=== TASK INSTRUCTIONS ===
Repeat, exactly as written, the line containing "(294, 231) = (238, 328): black shoe -> none" and each line after it through the end of the data.

=== Records from a data source ===
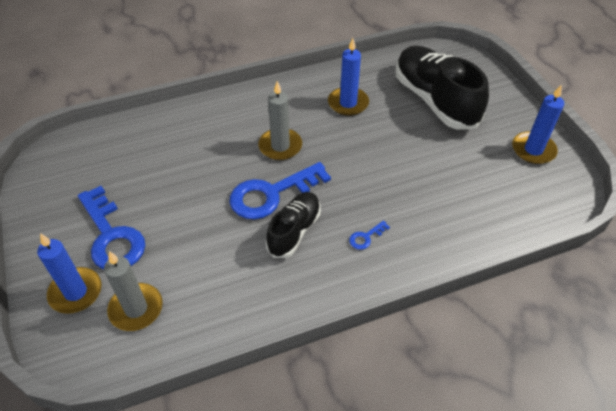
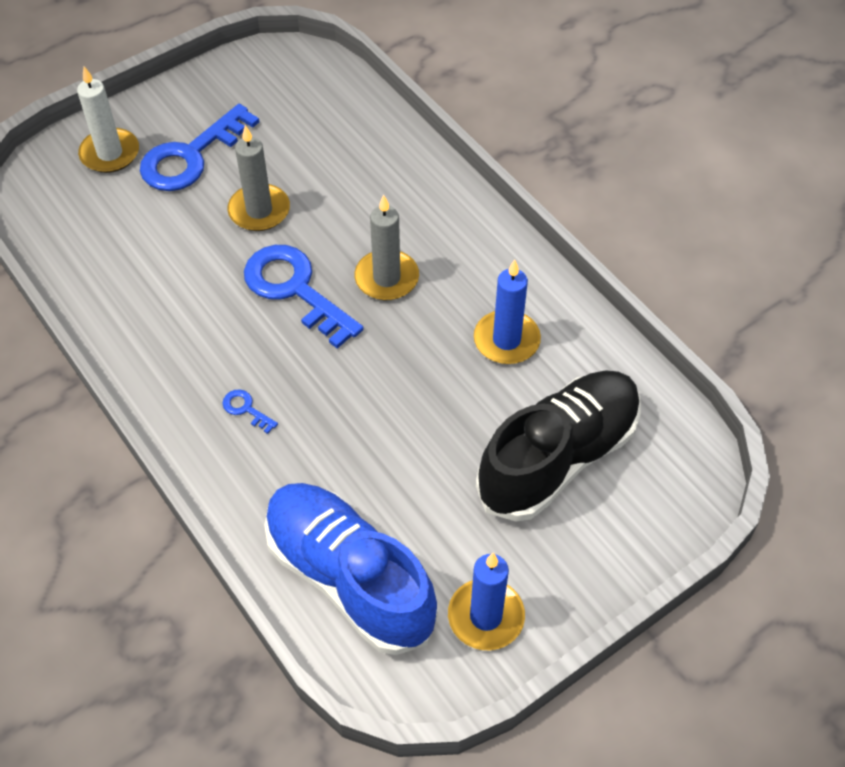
camera: 75 degrees right, 5 degrees up
(76, 292) = (110, 153): blue candle -> white candle
(136, 309) = (97, 210): grey candle -> grey candle (259, 210)
(294, 231) = (238, 328): black shoe -> none
(503, 204) = (349, 577): none -> blue shoe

=== TASK ANSWER ===
(294, 231) = (238, 328): black shoe -> none
(503, 204) = (349, 577): none -> blue shoe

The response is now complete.